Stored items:
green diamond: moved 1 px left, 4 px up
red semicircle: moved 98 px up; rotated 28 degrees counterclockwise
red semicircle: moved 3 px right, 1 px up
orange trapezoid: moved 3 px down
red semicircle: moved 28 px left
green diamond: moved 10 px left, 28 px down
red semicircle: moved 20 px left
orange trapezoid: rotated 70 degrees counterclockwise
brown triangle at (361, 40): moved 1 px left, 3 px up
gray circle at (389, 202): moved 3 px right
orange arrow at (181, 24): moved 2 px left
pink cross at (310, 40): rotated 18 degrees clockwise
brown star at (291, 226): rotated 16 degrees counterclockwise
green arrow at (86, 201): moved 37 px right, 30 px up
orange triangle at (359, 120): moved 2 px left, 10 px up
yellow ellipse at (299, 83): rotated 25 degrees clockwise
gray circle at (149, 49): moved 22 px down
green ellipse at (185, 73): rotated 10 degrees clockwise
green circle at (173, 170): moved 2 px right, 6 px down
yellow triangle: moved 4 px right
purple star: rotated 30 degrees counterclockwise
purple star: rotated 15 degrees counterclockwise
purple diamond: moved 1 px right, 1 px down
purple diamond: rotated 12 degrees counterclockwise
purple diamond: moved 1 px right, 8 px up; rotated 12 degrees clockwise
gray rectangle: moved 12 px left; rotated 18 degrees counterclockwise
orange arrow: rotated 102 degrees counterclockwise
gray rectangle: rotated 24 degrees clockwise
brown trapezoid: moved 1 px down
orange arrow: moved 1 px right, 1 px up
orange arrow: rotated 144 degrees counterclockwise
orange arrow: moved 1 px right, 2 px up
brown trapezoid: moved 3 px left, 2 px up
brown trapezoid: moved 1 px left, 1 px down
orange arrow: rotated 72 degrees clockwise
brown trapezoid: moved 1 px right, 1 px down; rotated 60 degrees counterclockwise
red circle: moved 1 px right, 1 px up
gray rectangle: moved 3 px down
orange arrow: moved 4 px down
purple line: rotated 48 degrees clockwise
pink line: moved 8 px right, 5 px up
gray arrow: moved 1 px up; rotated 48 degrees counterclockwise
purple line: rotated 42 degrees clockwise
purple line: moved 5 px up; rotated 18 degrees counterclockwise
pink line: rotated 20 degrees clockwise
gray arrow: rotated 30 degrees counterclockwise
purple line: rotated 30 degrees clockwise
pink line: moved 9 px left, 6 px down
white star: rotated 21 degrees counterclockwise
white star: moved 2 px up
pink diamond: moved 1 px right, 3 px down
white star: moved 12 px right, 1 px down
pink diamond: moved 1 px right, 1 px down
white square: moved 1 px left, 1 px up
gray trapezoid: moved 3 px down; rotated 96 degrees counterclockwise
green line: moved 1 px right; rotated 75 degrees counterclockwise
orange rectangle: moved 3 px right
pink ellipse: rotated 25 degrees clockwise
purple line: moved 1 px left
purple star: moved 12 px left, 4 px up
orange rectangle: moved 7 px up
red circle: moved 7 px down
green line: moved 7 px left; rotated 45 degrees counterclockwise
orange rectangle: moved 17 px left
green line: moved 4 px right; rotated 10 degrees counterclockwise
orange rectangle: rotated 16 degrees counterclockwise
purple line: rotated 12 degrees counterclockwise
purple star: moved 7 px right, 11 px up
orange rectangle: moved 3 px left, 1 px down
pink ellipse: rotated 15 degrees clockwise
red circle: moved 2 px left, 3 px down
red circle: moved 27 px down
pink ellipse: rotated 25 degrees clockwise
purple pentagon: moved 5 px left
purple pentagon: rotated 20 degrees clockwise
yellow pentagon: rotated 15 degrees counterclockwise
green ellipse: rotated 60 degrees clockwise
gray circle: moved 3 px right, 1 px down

◆ **THE PROBLEM**: Please return all of the rows above word for word, in their original order.

◆ **FULL ANSWER**:
green diamond: moved 1 px left, 4 px up
red semicircle: moved 98 px up; rotated 28 degrees counterclockwise
red semicircle: moved 3 px right, 1 px up
orange trapezoid: moved 3 px down
red semicircle: moved 28 px left
green diamond: moved 10 px left, 28 px down
red semicircle: moved 20 px left
orange trapezoid: rotated 70 degrees counterclockwise
brown triangle at (361, 40): moved 1 px left, 3 px up
gray circle at (389, 202): moved 3 px right
orange arrow at (181, 24): moved 2 px left
pink cross at (310, 40): rotated 18 degrees clockwise
brown star at (291, 226): rotated 16 degrees counterclockwise
green arrow at (86, 201): moved 37 px right, 30 px up
orange triangle at (359, 120): moved 2 px left, 10 px up
yellow ellipse at (299, 83): rotated 25 degrees clockwise
gray circle at (149, 49): moved 22 px down
green ellipse at (185, 73): rotated 10 degrees clockwise
green circle at (173, 170): moved 2 px right, 6 px down
yellow triangle: moved 4 px right
purple star: rotated 30 degrees counterclockwise
purple star: rotated 15 degrees counterclockwise
purple diamond: moved 1 px right, 1 px down
purple diamond: rotated 12 degrees counterclockwise
purple diamond: moved 1 px right, 8 px up; rotated 12 degrees clockwise
gray rectangle: moved 12 px left; rotated 18 degrees counterclockwise
orange arrow: rotated 102 degrees counterclockwise
gray rectangle: rotated 24 degrees clockwise
brown trapezoid: moved 1 px down
orange arrow: moved 1 px right, 1 px up
orange arrow: rotated 144 degrees counterclockwise
orange arrow: moved 1 px right, 2 px up
brown trapezoid: moved 3 px left, 2 px up
brown trapezoid: moved 1 px left, 1 px down
orange arrow: rotated 72 degrees clockwise
brown trapezoid: moved 1 px right, 1 px down; rotated 60 degrees counterclockwise
red circle: moved 1 px right, 1 px up
gray rectangle: moved 3 px down
orange arrow: moved 4 px down
purple line: rotated 48 degrees clockwise
pink line: moved 8 px right, 5 px up
gray arrow: moved 1 px up; rotated 48 degrees counterclockwise
purple line: rotated 42 degrees clockwise
purple line: moved 5 px up; rotated 18 degrees counterclockwise
pink line: rotated 20 degrees clockwise
gray arrow: rotated 30 degrees counterclockwise
purple line: rotated 30 degrees clockwise
pink line: moved 9 px left, 6 px down
white star: rotated 21 degrees counterclockwise
white star: moved 2 px up
pink diamond: moved 1 px right, 3 px down
white star: moved 12 px right, 1 px down
pink diamond: moved 1 px right, 1 px down
white square: moved 1 px left, 1 px up
gray trapezoid: moved 3 px down; rotated 96 degrees counterclockwise
green line: moved 1 px right; rotated 75 degrees counterclockwise
orange rectangle: moved 3 px right
pink ellipse: rotated 25 degrees clockwise
purple line: moved 1 px left
purple star: moved 12 px left, 4 px up
orange rectangle: moved 7 px up
red circle: moved 7 px down
green line: moved 7 px left; rotated 45 degrees counterclockwise
orange rectangle: moved 17 px left
green line: moved 4 px right; rotated 10 degrees counterclockwise
orange rectangle: rotated 16 degrees counterclockwise
purple line: rotated 12 degrees counterclockwise
purple star: moved 7 px right, 11 px up
orange rectangle: moved 3 px left, 1 px down
pink ellipse: rotated 15 degrees clockwise
red circle: moved 2 px left, 3 px down
red circle: moved 27 px down
pink ellipse: rotated 25 degrees clockwise
purple pentagon: moved 5 px left
purple pentagon: rotated 20 degrees clockwise
yellow pentagon: rotated 15 degrees counterclockwise
green ellipse: rotated 60 degrees clockwise
gray circle: moved 3 px right, 1 px down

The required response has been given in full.